== Data provided ==

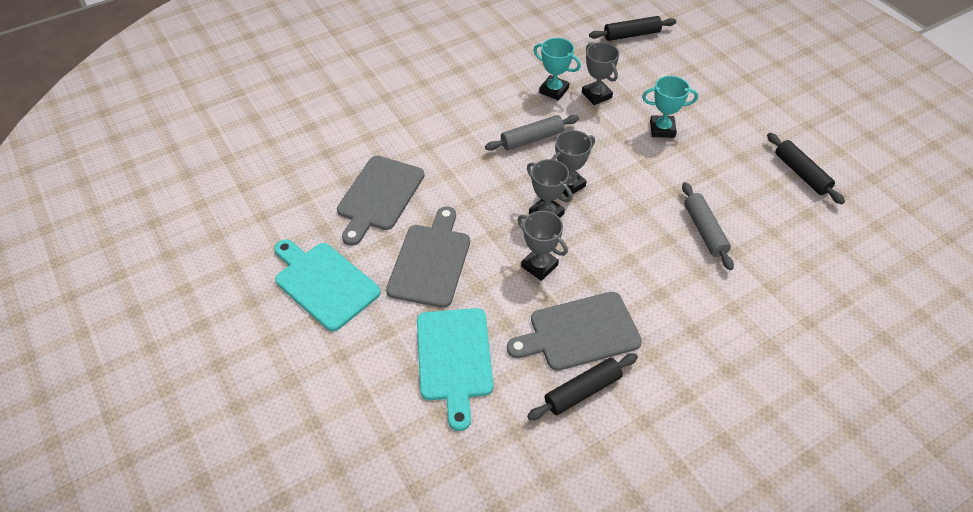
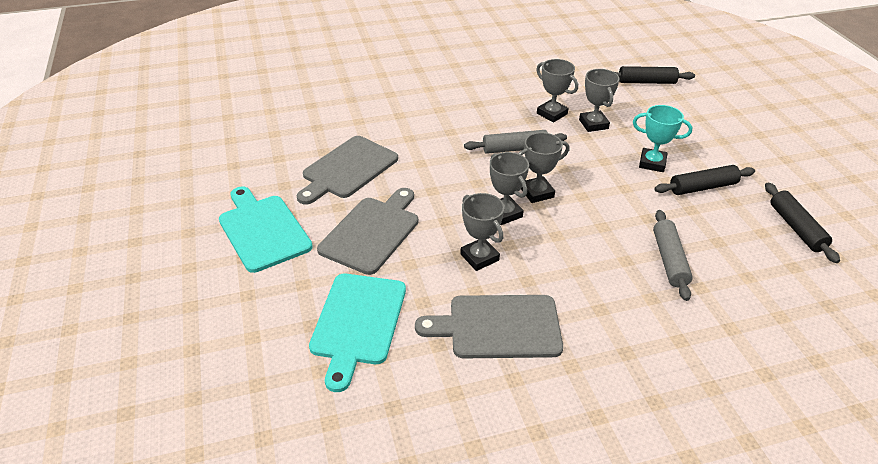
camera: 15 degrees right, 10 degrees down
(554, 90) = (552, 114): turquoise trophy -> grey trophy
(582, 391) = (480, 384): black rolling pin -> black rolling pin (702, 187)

* * *

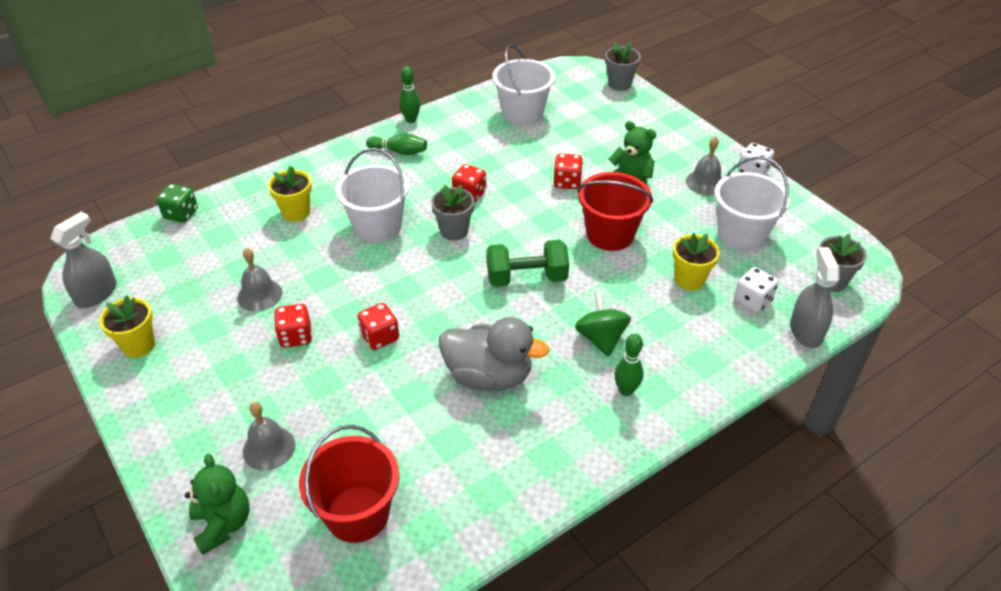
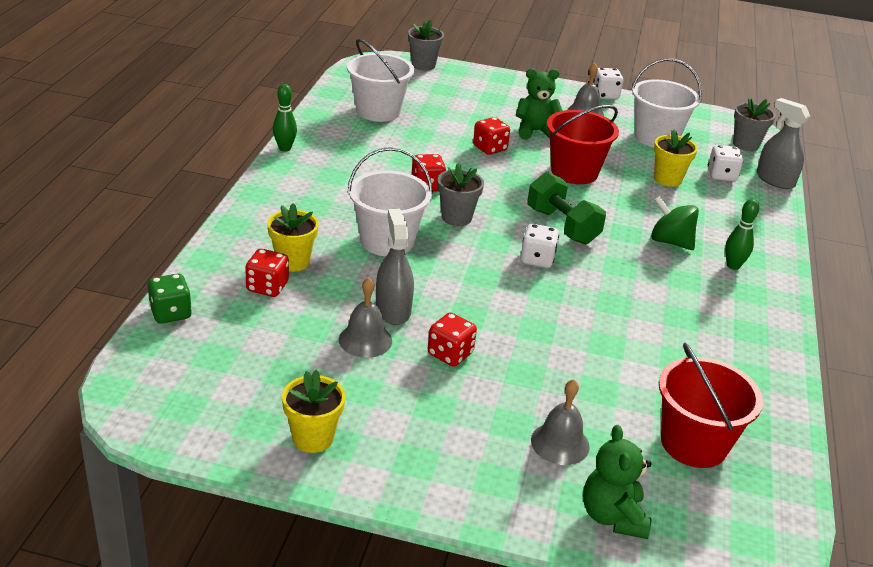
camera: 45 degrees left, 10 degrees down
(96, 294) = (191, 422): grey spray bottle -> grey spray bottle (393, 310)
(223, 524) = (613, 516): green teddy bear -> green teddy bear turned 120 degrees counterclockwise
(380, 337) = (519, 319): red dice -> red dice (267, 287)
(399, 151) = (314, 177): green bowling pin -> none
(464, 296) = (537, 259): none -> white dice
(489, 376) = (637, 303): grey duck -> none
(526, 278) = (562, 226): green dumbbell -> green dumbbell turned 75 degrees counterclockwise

== Work request ==
Print again the lines of the entries above that fall between the line holding "camera: 15 degrees right, 10 degrees down" and the line holding "(582, 391) = (480, 384): black", inclusive, exactly as they stand.

== Finished task ==
camera: 15 degrees right, 10 degrees down
(554, 90) = (552, 114): turquoise trophy -> grey trophy
(582, 391) = (480, 384): black rolling pin -> black rolling pin (702, 187)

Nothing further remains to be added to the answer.